**How to complete this task:**
Would you return exactly the lines below from the line with "IC101 pin IO12: W11 -> W19" through the line with "R107: none -> 22 (VS, W3)", both included, and nothing else, leaving out the pictures?

[Recorded data]
++++++++++

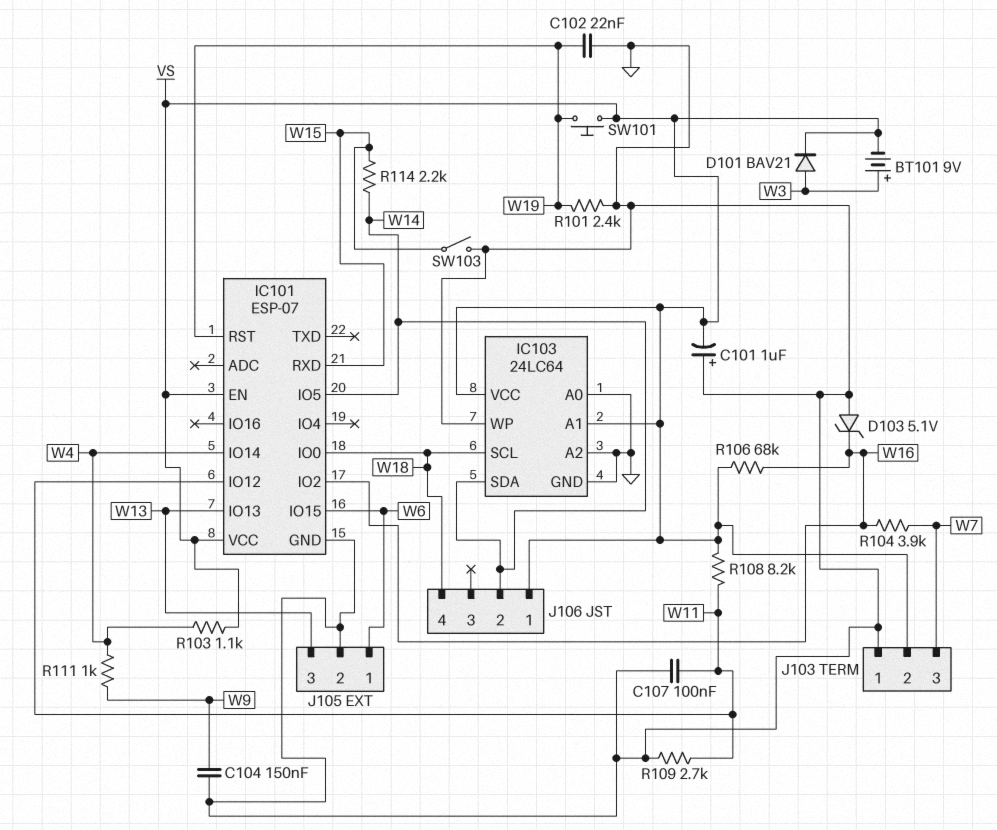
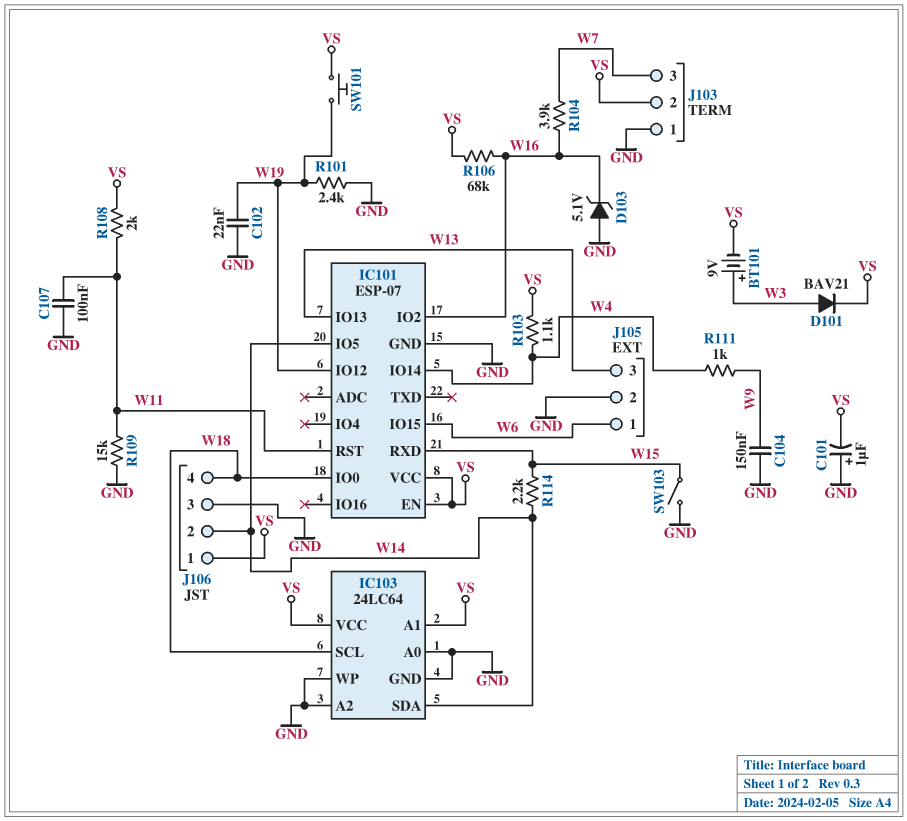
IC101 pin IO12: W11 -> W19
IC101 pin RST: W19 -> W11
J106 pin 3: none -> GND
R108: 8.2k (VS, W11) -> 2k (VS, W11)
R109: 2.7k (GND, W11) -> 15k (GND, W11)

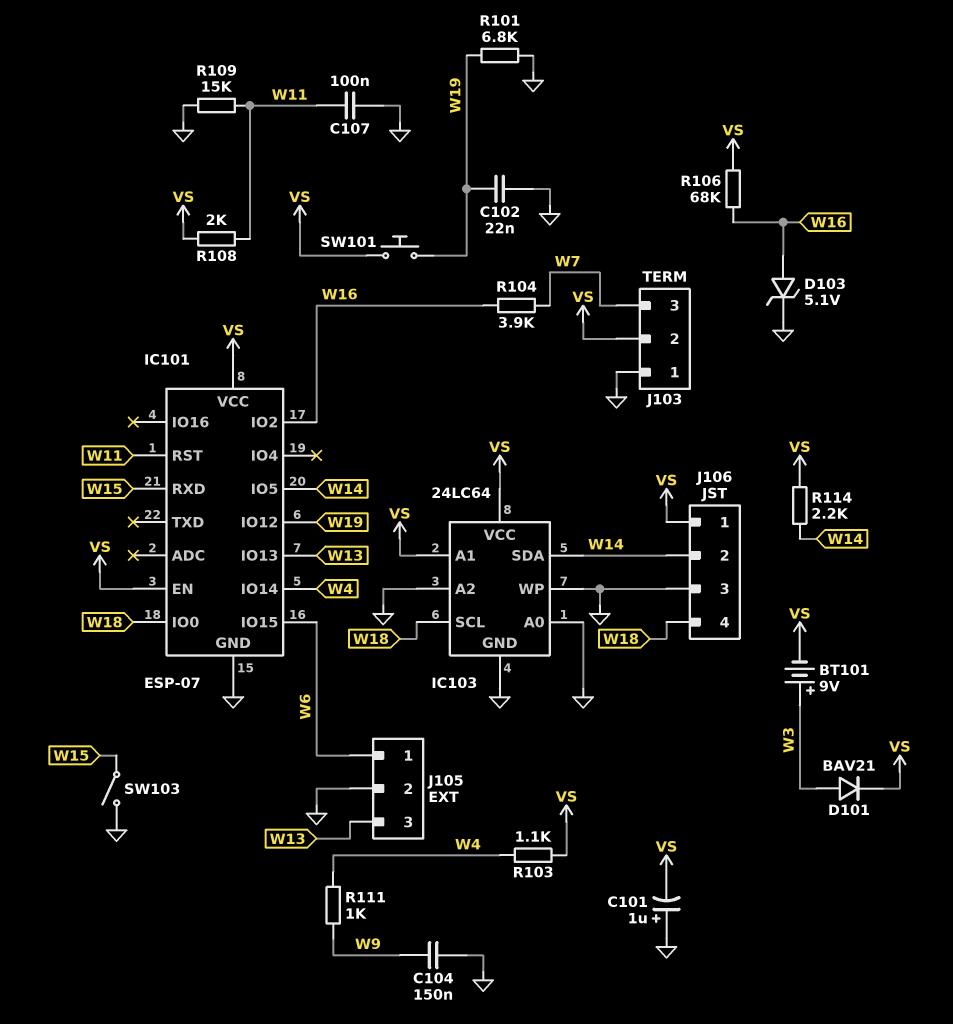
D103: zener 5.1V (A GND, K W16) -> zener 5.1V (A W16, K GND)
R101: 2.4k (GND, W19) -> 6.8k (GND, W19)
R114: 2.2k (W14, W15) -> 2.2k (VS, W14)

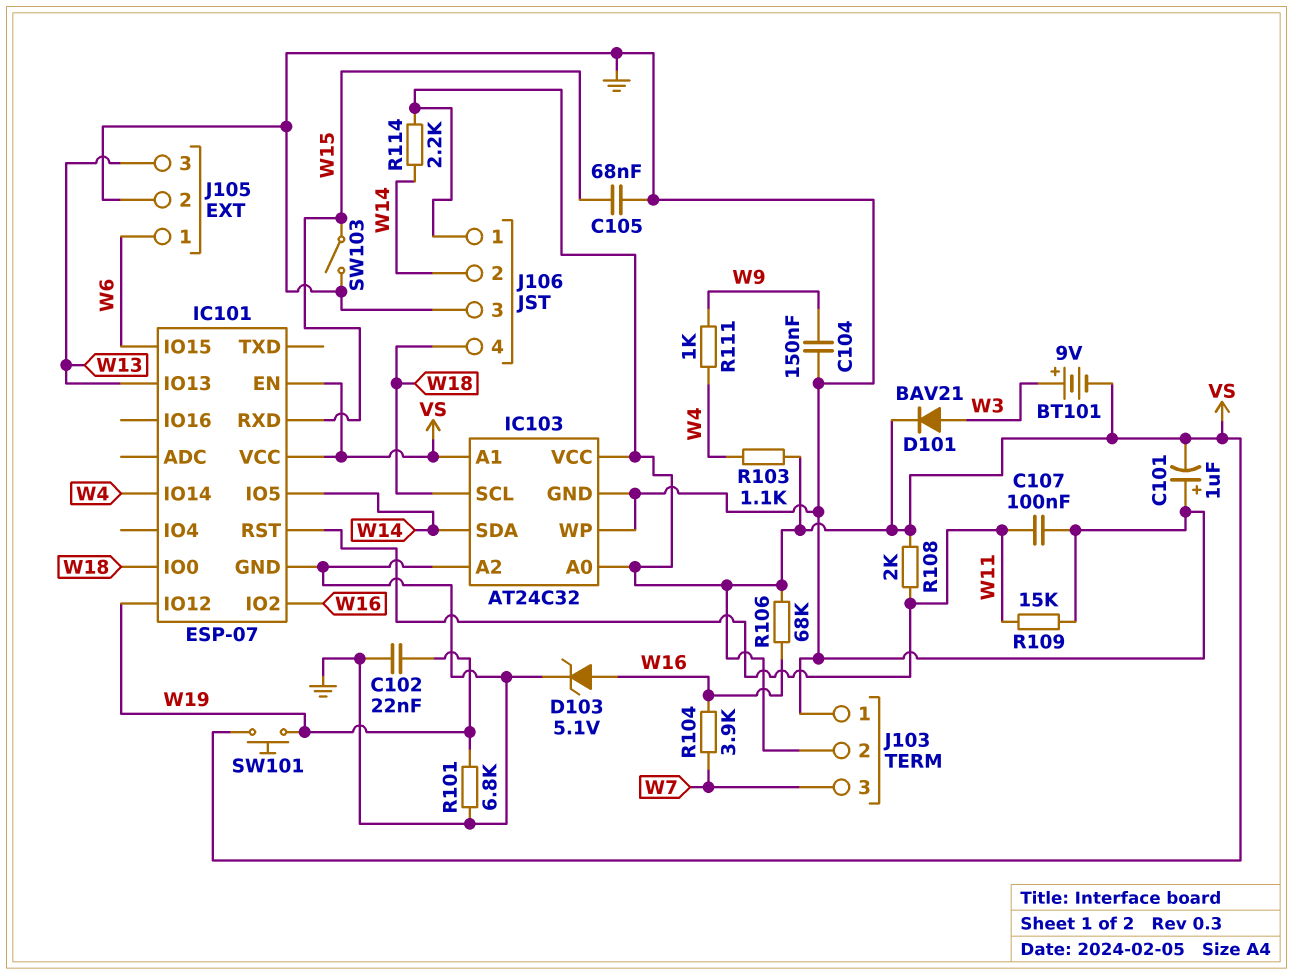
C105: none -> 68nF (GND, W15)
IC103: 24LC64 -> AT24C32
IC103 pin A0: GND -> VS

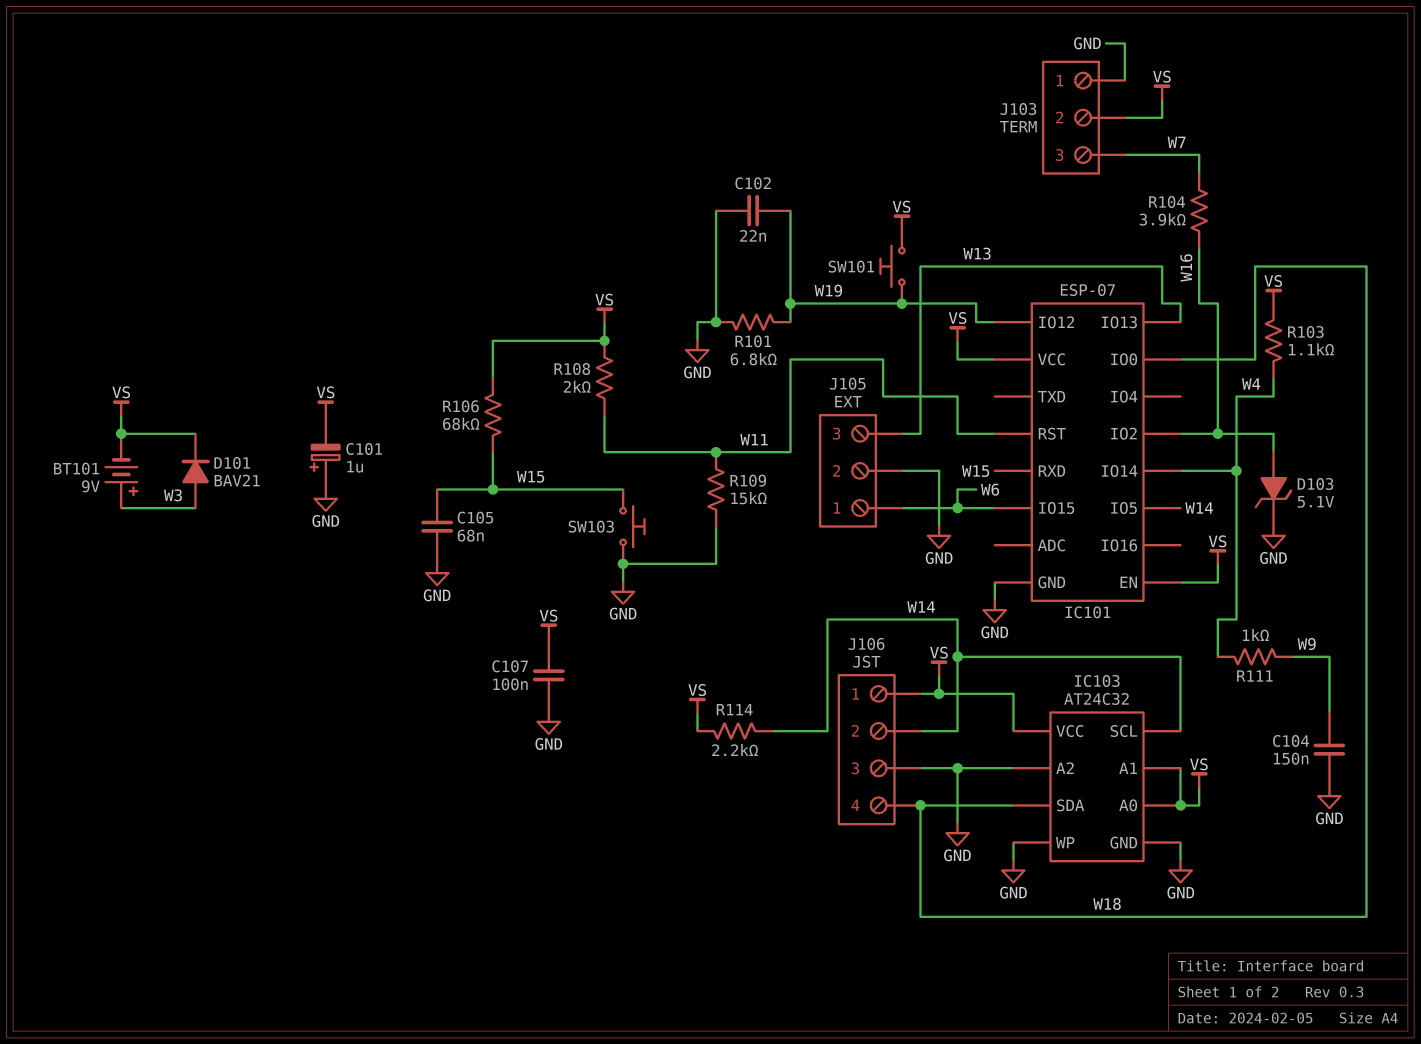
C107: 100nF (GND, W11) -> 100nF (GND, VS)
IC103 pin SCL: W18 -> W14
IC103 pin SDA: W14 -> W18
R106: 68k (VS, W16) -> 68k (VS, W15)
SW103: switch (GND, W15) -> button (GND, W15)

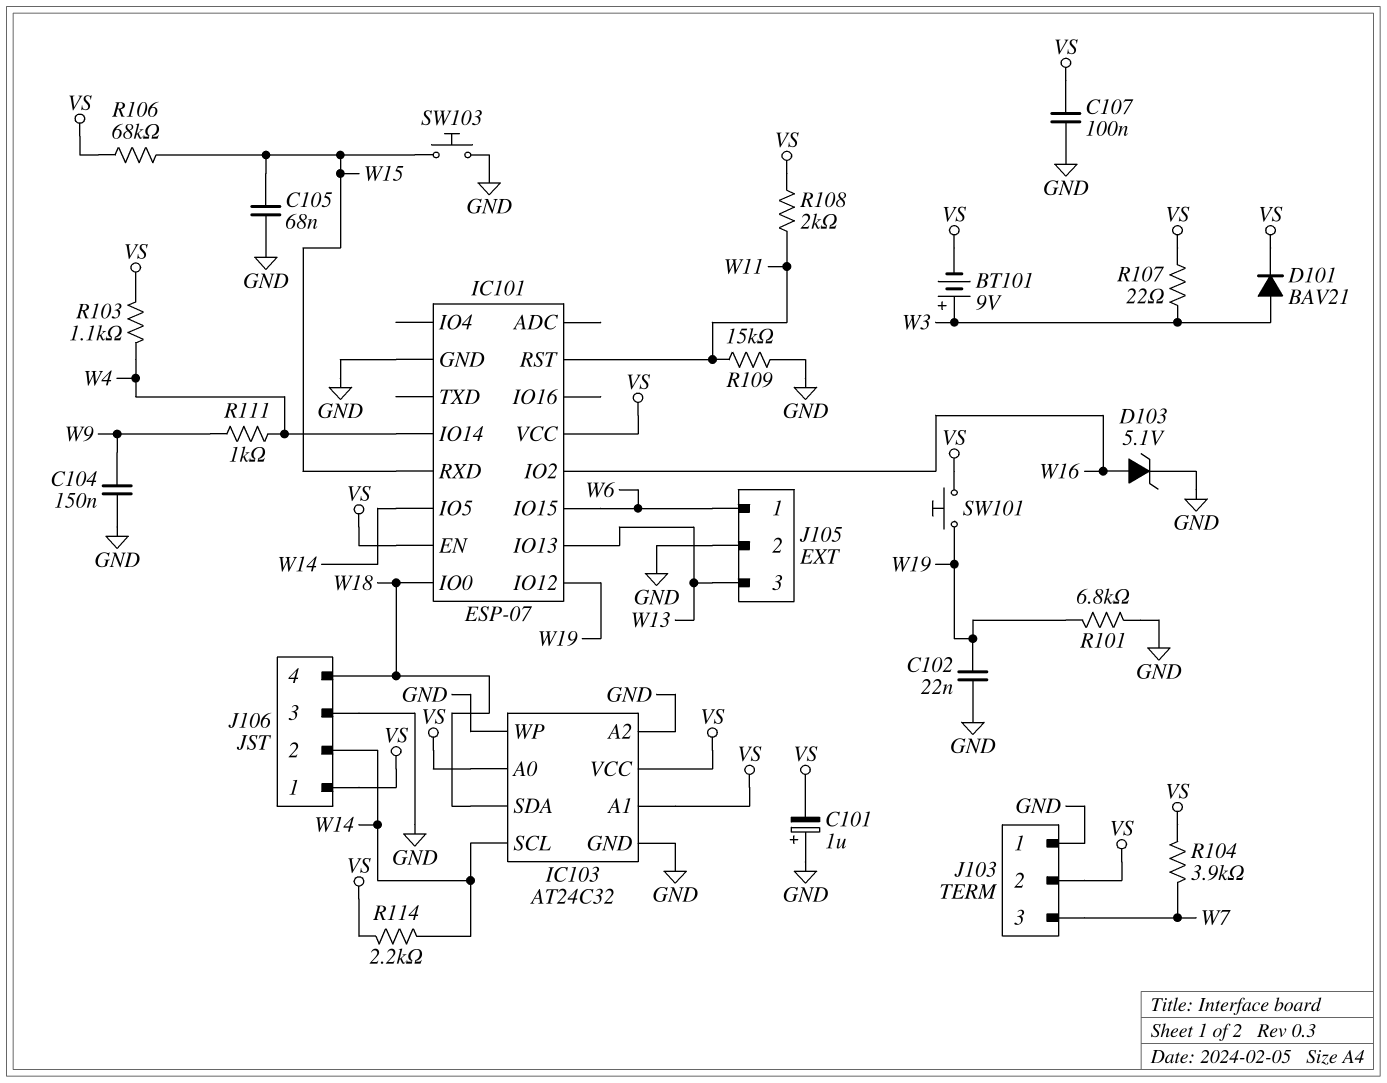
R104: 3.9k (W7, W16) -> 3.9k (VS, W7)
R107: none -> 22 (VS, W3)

++++++++++

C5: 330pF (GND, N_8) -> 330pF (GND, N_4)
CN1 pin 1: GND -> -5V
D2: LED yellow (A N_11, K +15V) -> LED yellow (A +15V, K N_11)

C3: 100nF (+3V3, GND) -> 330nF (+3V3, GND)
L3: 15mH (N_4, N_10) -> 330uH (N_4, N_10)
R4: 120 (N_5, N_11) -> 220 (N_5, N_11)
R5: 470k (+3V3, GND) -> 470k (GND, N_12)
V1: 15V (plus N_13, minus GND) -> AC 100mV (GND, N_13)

++++++++++

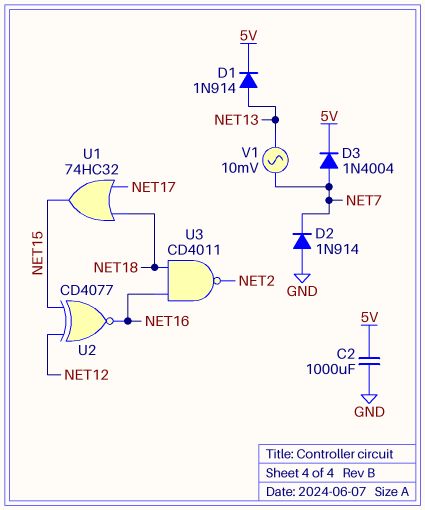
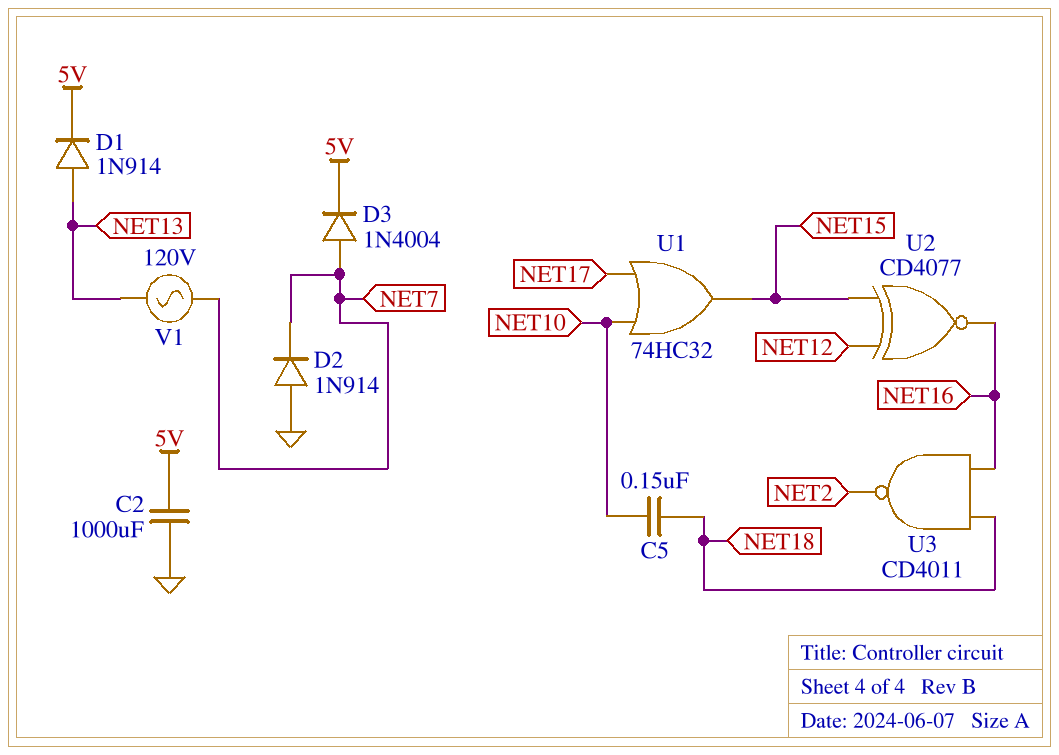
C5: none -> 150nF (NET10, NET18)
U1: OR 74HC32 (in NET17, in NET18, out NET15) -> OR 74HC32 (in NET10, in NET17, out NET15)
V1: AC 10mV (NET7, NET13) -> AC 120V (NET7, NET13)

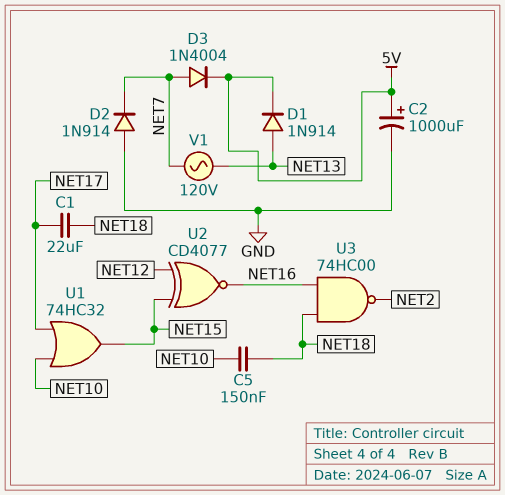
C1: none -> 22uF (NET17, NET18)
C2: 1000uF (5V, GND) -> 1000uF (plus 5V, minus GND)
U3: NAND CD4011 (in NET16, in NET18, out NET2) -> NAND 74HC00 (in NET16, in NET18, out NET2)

++++++++++

**Answer for this exercise:**
IC101 pin IO12: W11 -> W19
IC101 pin RST: W19 -> W11
J106 pin 3: none -> GND
R108: 8.2k (VS, W11) -> 2k (VS, W11)
R109: 2.7k (GND, W11) -> 15k (GND, W11)

D103: zener 5.1V (A GND, K W16) -> zener 5.1V (A W16, K GND)
R101: 2.4k (GND, W19) -> 6.8k (GND, W19)
R114: 2.2k (W14, W15) -> 2.2k (VS, W14)

C105: none -> 68nF (GND, W15)
IC103: 24LC64 -> AT24C32
IC103 pin A0: GND -> VS

C107: 100nF (GND, W11) -> 100nF (GND, VS)
IC103 pin SCL: W18 -> W14
IC103 pin SDA: W14 -> W18
R106: 68k (VS, W16) -> 68k (VS, W15)
SW103: switch (GND, W15) -> button (GND, W15)

R104: 3.9k (W7, W16) -> 3.9k (VS, W7)
R107: none -> 22 (VS, W3)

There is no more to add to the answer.